> Work required
Show each line of the records below where the word "flower" occurs.

> Extracted records
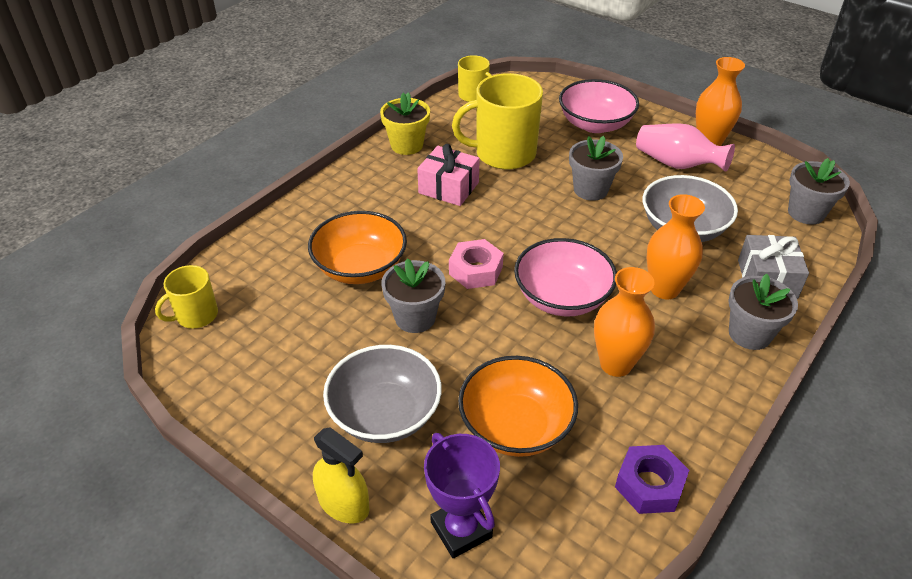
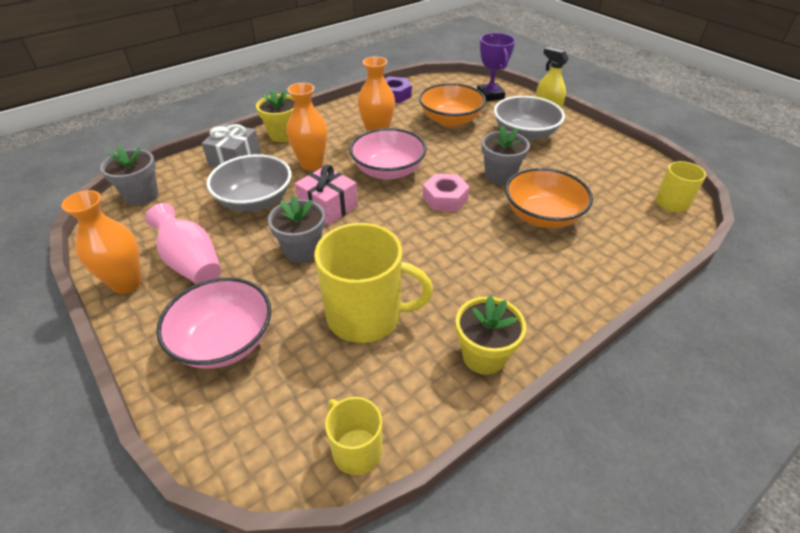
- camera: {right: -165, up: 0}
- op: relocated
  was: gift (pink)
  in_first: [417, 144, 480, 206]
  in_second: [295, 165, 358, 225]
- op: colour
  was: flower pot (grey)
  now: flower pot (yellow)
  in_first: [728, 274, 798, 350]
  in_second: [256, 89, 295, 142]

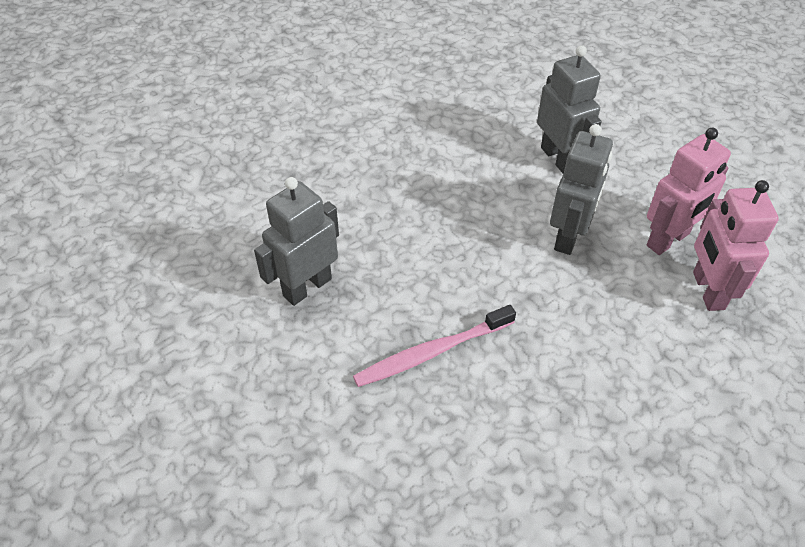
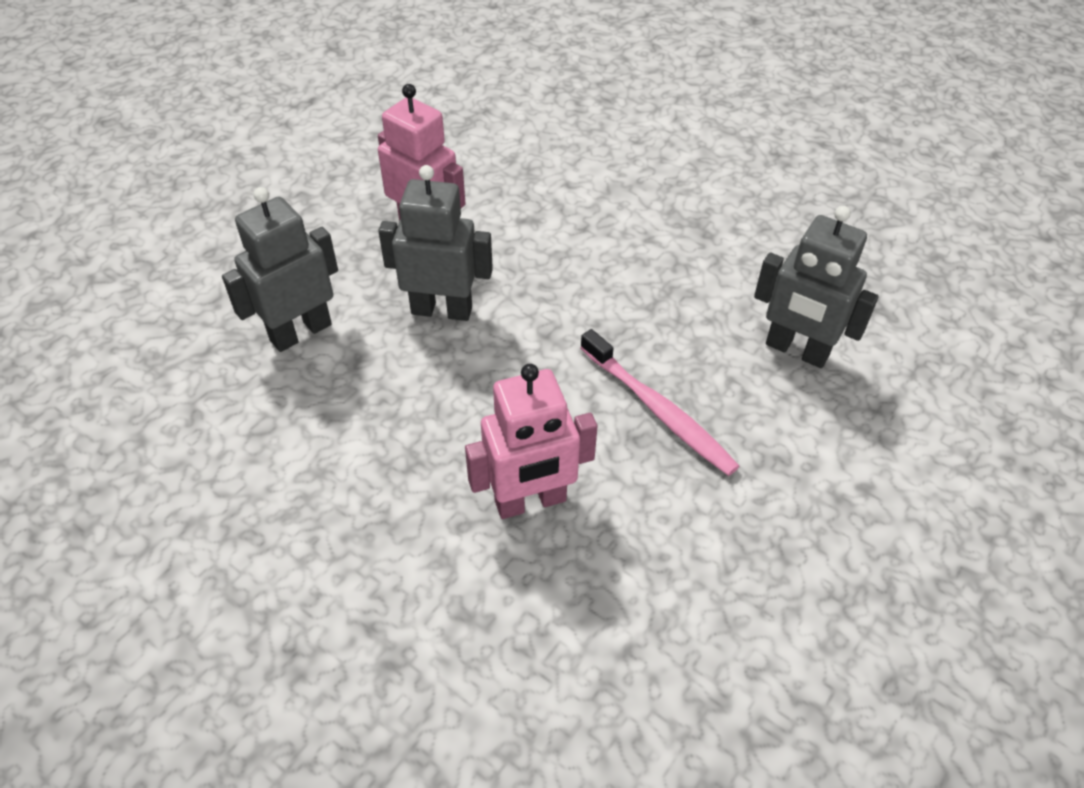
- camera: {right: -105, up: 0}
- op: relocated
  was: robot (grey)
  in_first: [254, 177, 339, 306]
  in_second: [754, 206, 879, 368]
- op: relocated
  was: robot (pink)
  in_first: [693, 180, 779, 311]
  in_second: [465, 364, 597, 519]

==

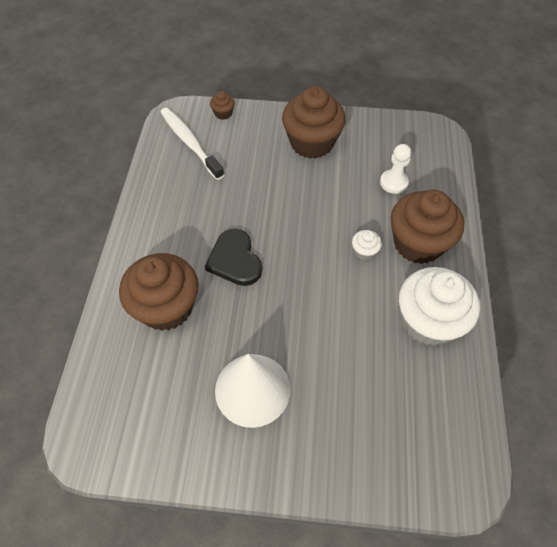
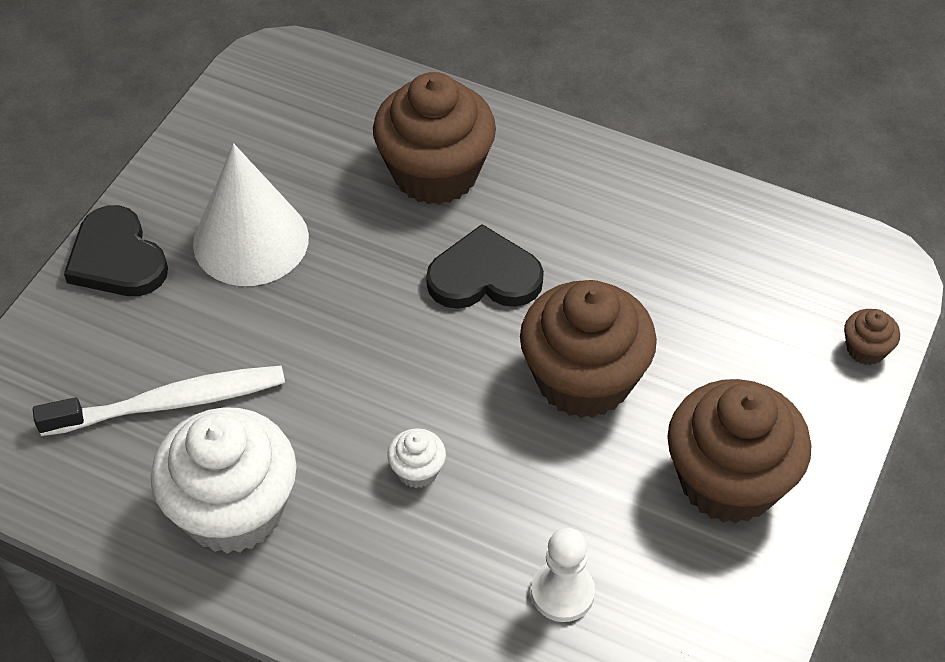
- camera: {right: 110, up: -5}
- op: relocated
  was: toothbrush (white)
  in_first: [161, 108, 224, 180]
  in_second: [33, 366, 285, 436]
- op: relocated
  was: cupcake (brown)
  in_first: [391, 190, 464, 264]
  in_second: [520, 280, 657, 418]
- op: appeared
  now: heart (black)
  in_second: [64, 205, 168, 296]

> Solution
  was: flower pot (grey)
  now: flower pot (yellow)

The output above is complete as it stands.